#### Task data

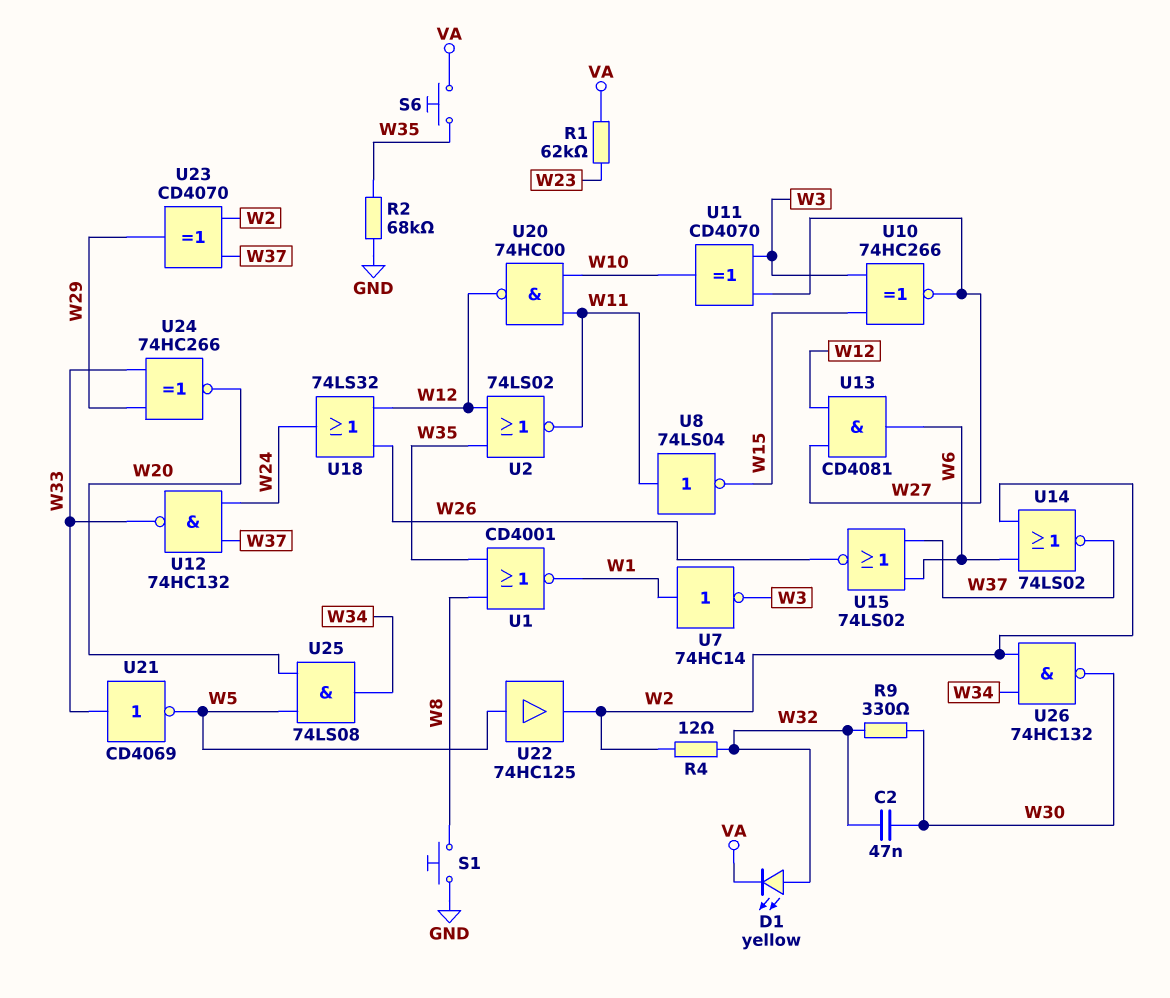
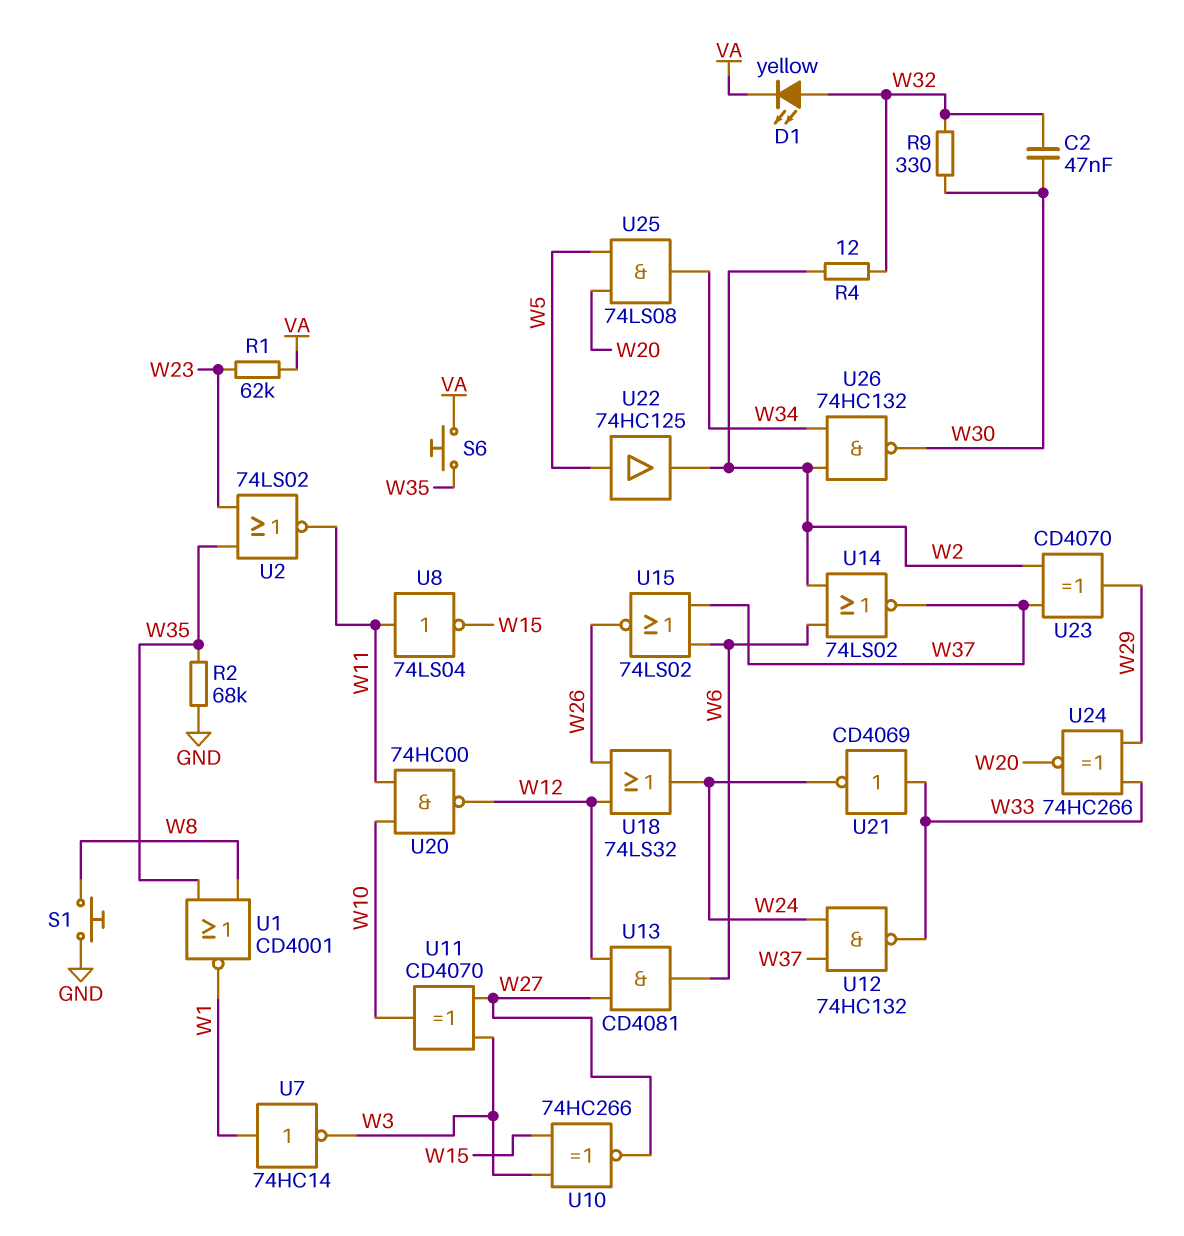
U2: NOR 74LS02 (in W12, in W35, out W11) -> NOR 74LS02 (in W23, in W35, out W11)
U21: NOT CD4069 (in W33, out W5) -> NOT CD4069 (in W33, out W24)

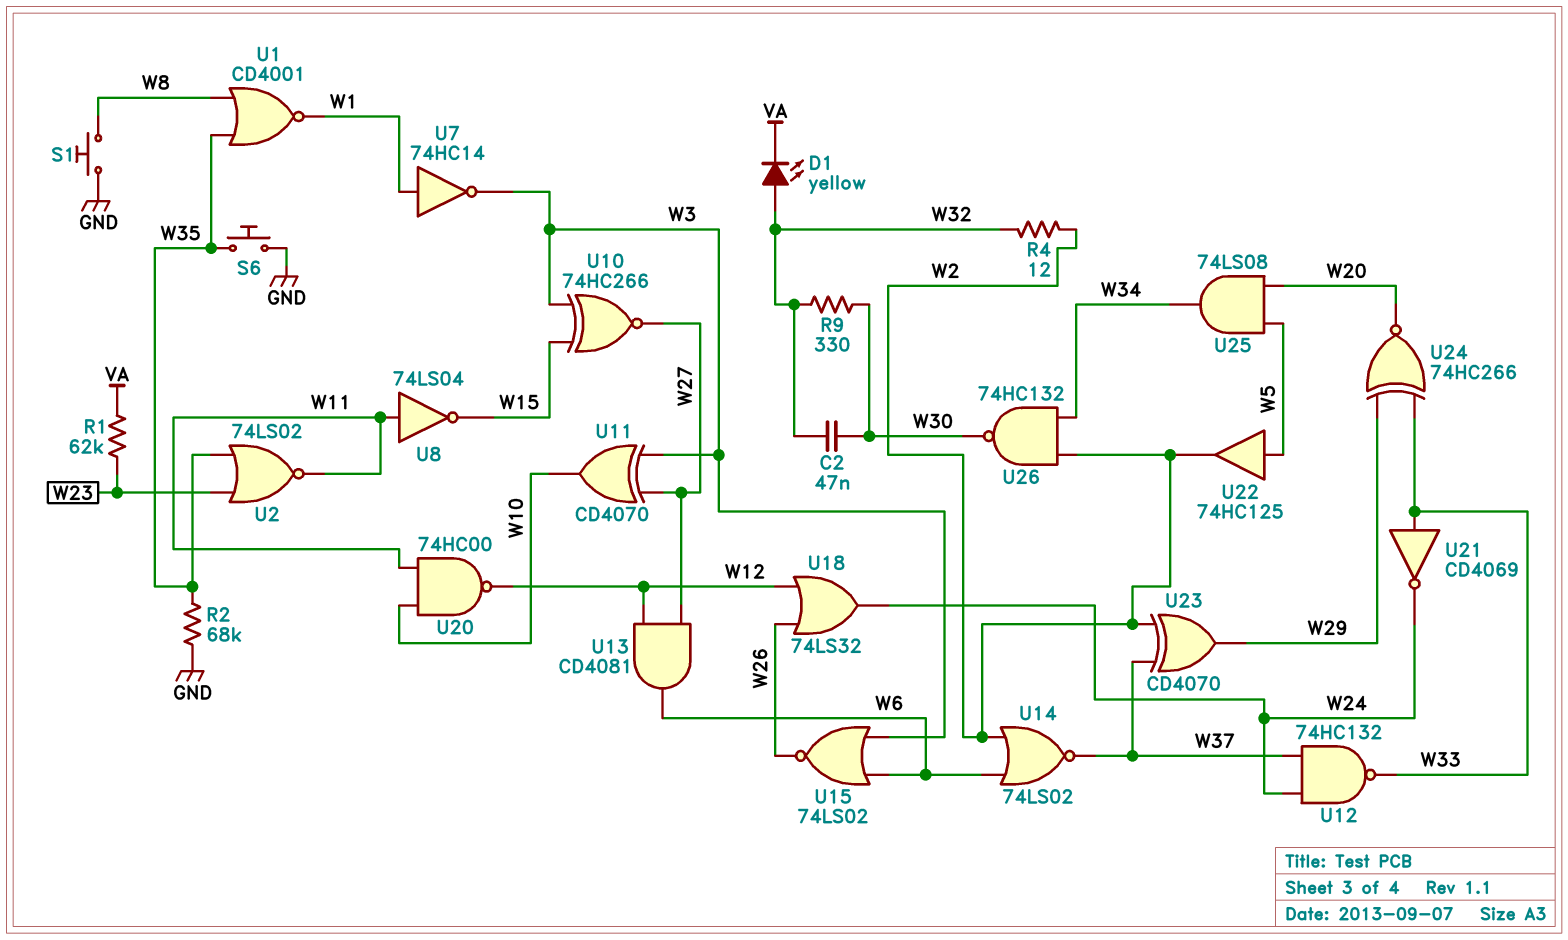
S6: button (VA, W35) -> button (GND, W35)
U15: NOR 74LS02 (in W6, in W37, out W26) -> NOR 74LS02 (in W3, in W6, out W26)

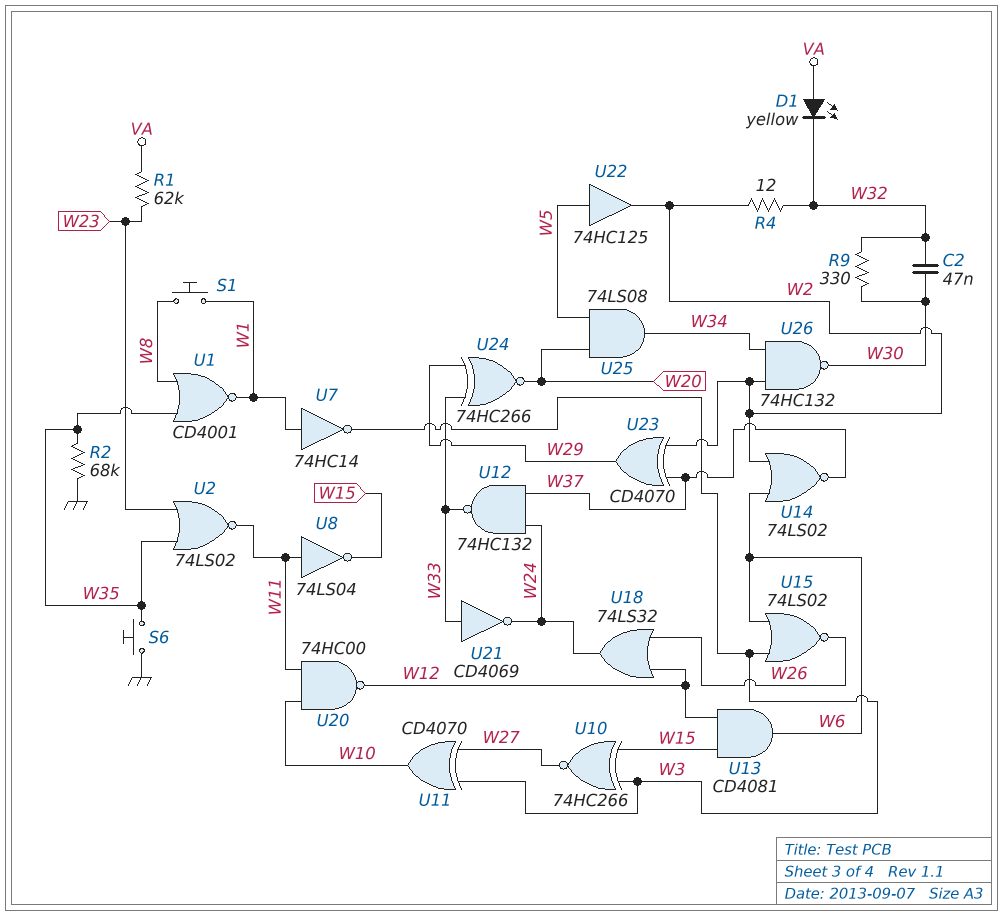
D1: LED yellow (A W32, K VA) -> LED yellow (A VA, K W32)
S1: button (GND, W8) -> button (W1, W8)
U13: AND CD4081 (in W12, in W27, out W6) -> AND CD4081 (in W12, in W15, out W6)

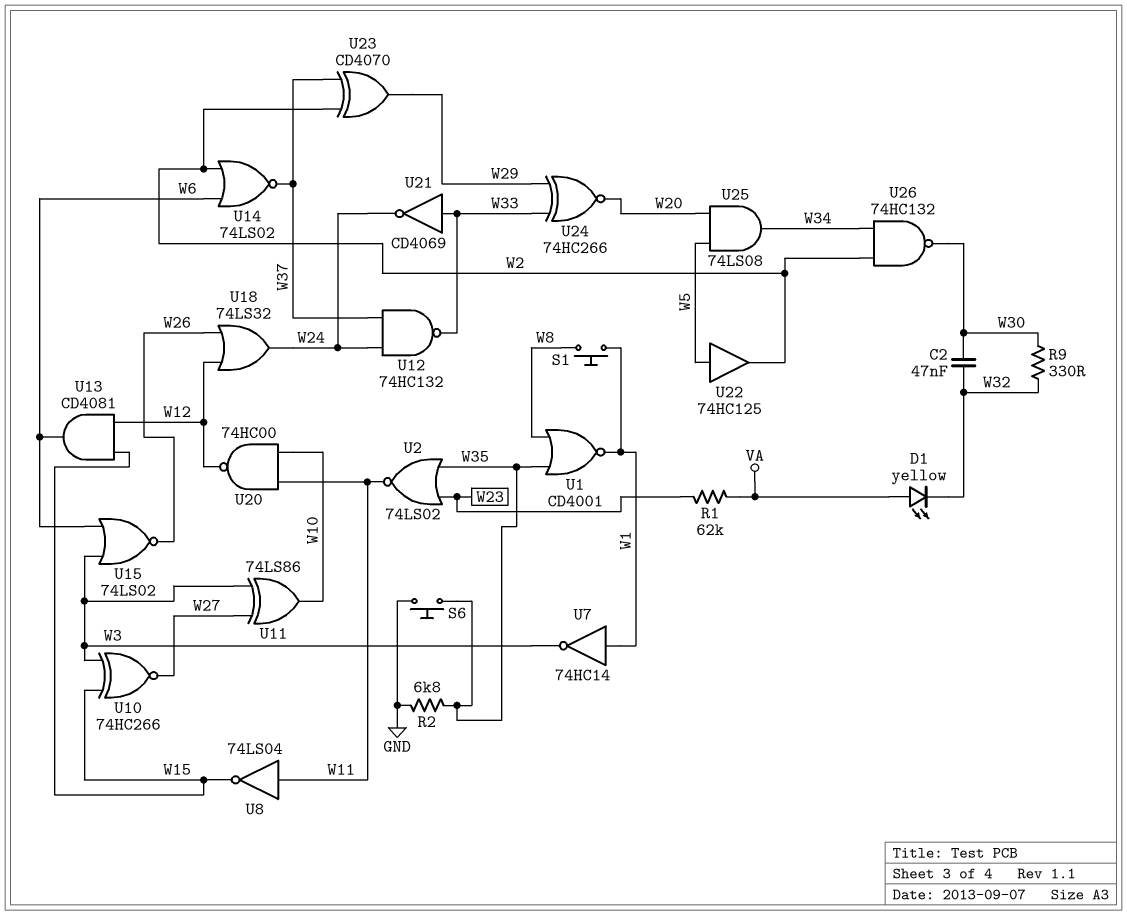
R2: 68k (GND, W35) -> 6.8k (GND, W35)
R4: 12 (W2, W32) -> none
U11: XOR CD4070 (in W3, in W27, out W10) -> XOR 74LS86 (in W3, in W27, out W10)

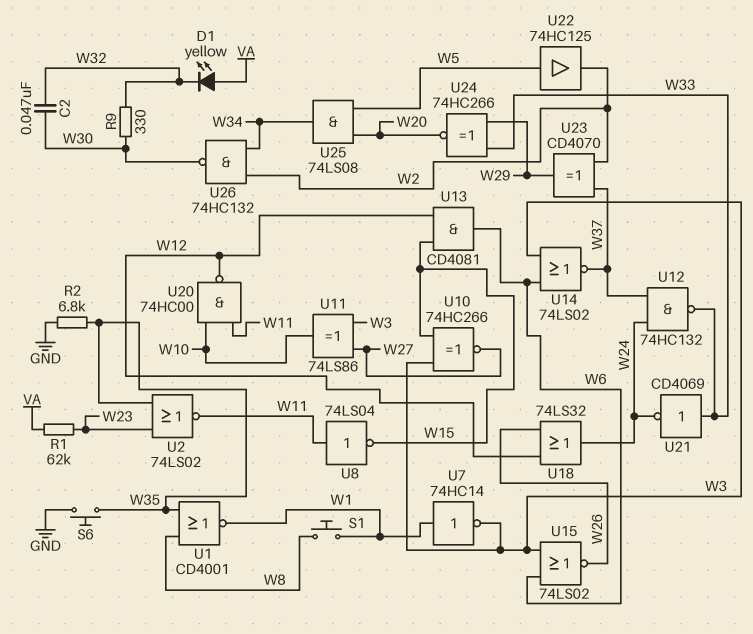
U14: NOR 74LS02 (in W2, in W6, out W37) -> NOR 74LS02 (in W3, in W6, out W37)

########

Problem details.
Omit the pictures, then extract verbatim only those lines that fall between the line containing "U15: NOR 74LS02" and the final line of the records above, both included.

Solution below.
U15: NOR 74LS02 (in W6, in W37, out W26) -> NOR 74LS02 (in W3, in W6, out W26)

D1: LED yellow (A W32, K VA) -> LED yellow (A VA, K W32)
S1: button (GND, W8) -> button (W1, W8)
U13: AND CD4081 (in W12, in W27, out W6) -> AND CD4081 (in W12, in W15, out W6)

R2: 68k (GND, W35) -> 6.8k (GND, W35)
R4: 12 (W2, W32) -> none
U11: XOR CD4070 (in W3, in W27, out W10) -> XOR 74LS86 (in W3, in W27, out W10)

U14: NOR 74LS02 (in W2, in W6, out W37) -> NOR 74LS02 (in W3, in W6, out W37)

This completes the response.